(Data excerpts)
========================================

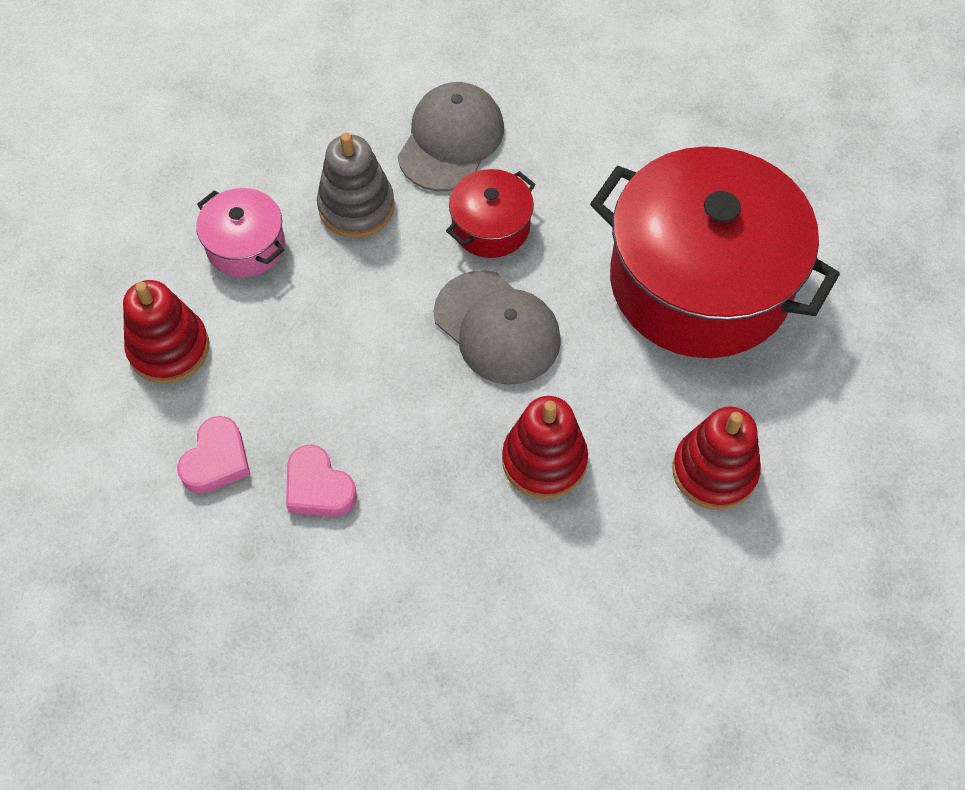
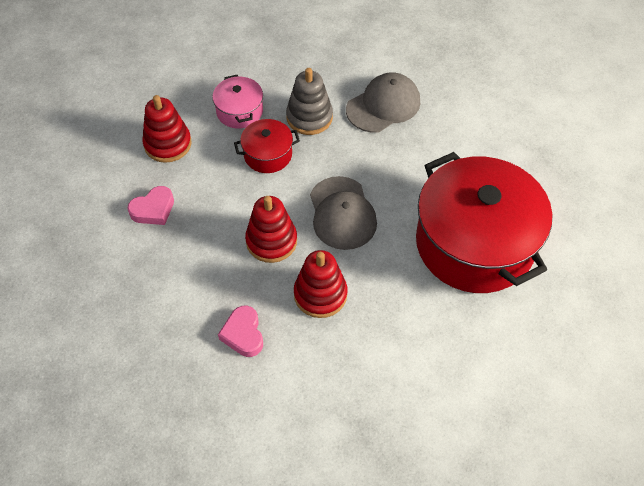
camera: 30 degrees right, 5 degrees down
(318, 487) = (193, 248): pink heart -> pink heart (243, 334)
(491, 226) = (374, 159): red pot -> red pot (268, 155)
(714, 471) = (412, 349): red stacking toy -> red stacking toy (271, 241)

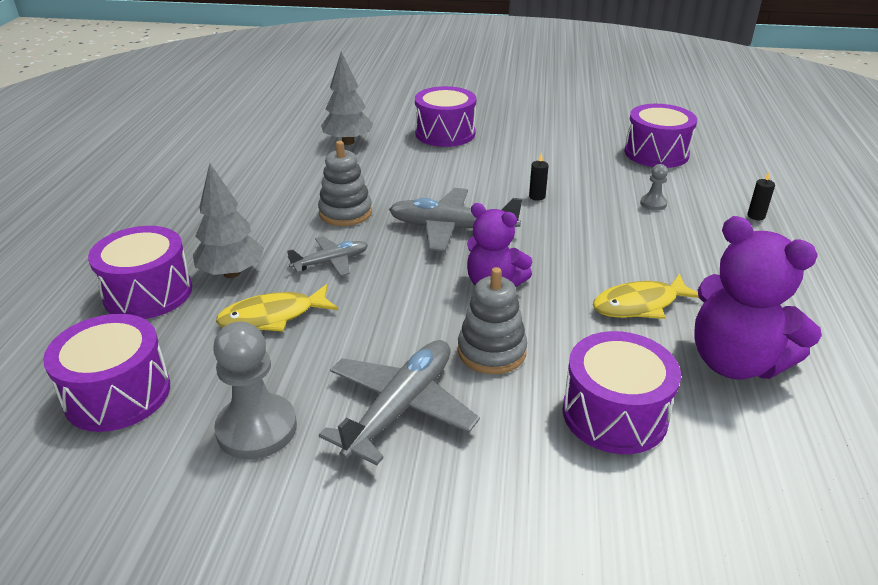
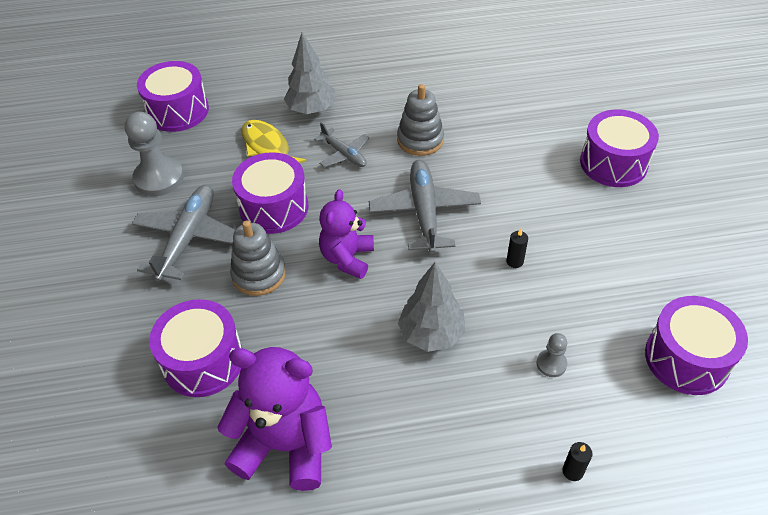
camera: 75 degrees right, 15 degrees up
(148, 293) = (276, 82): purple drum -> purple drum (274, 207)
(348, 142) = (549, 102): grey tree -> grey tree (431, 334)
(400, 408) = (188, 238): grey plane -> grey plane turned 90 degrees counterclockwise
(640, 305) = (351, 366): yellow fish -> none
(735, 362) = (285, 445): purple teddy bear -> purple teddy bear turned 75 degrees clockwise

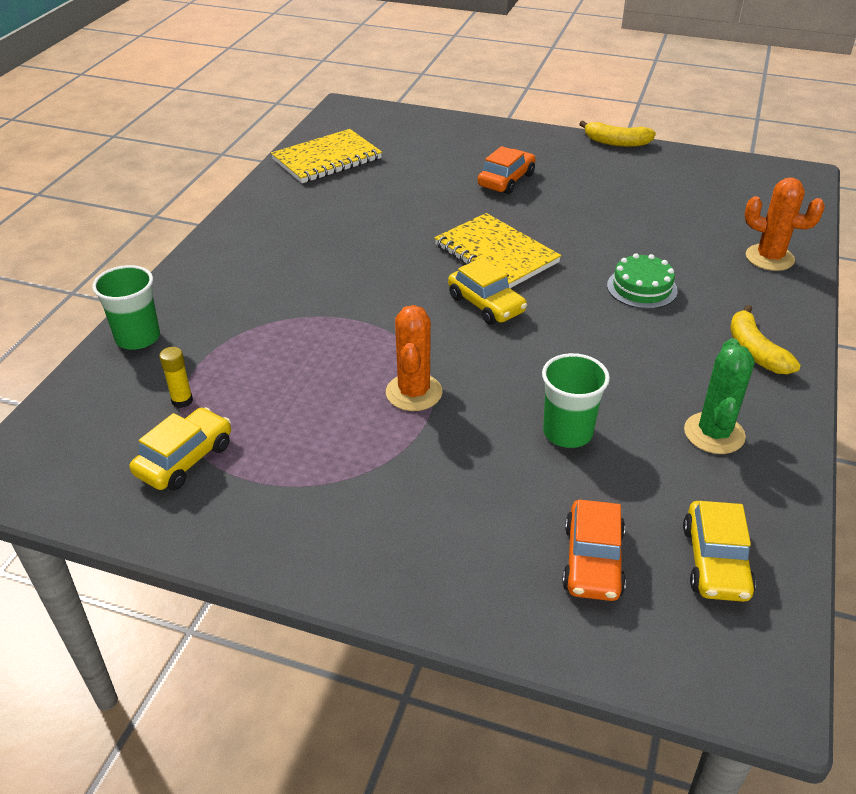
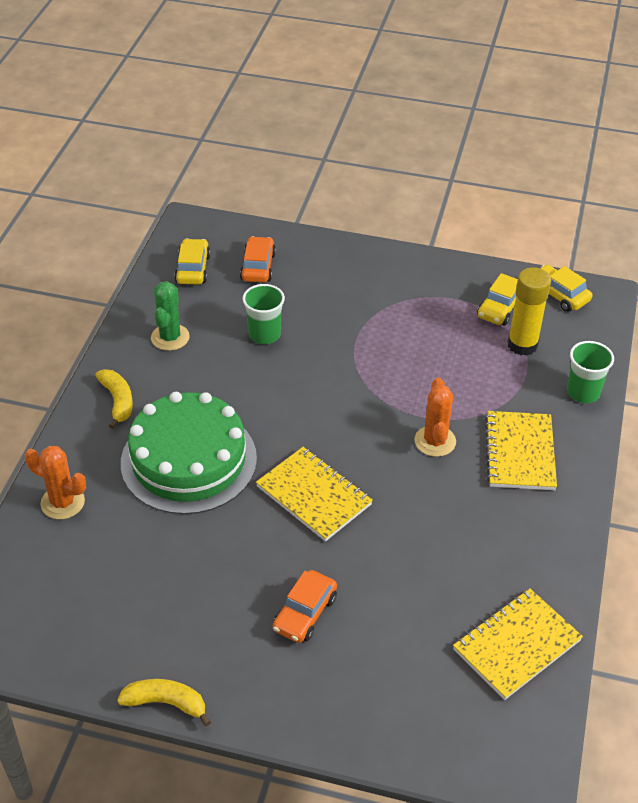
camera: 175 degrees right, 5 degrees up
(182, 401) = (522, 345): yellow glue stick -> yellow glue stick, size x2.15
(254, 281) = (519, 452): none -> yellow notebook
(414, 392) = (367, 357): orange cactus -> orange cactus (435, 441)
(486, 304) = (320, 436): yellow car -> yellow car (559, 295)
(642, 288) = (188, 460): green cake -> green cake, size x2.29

========================================

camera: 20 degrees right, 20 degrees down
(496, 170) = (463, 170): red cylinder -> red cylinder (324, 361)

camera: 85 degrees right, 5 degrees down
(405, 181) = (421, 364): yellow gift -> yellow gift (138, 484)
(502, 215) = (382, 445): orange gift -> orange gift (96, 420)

========================================

◆ **What is expected**: One stretch of the lines above is wanted, from the line that contains "camera: 175 degrees right, 5 degrees up" through the line that contains "(642, 288) = (188, 460): green". Output it exactly.

◆ **Answer section**:
camera: 175 degrees right, 5 degrees up
(182, 401) = (522, 345): yellow glue stick -> yellow glue stick, size x2.15
(254, 281) = (519, 452): none -> yellow notebook
(414, 392) = (367, 357): orange cactus -> orange cactus (435, 441)
(486, 304) = (320, 436): yellow car -> yellow car (559, 295)
(642, 288) = (188, 460): green cake -> green cake, size x2.29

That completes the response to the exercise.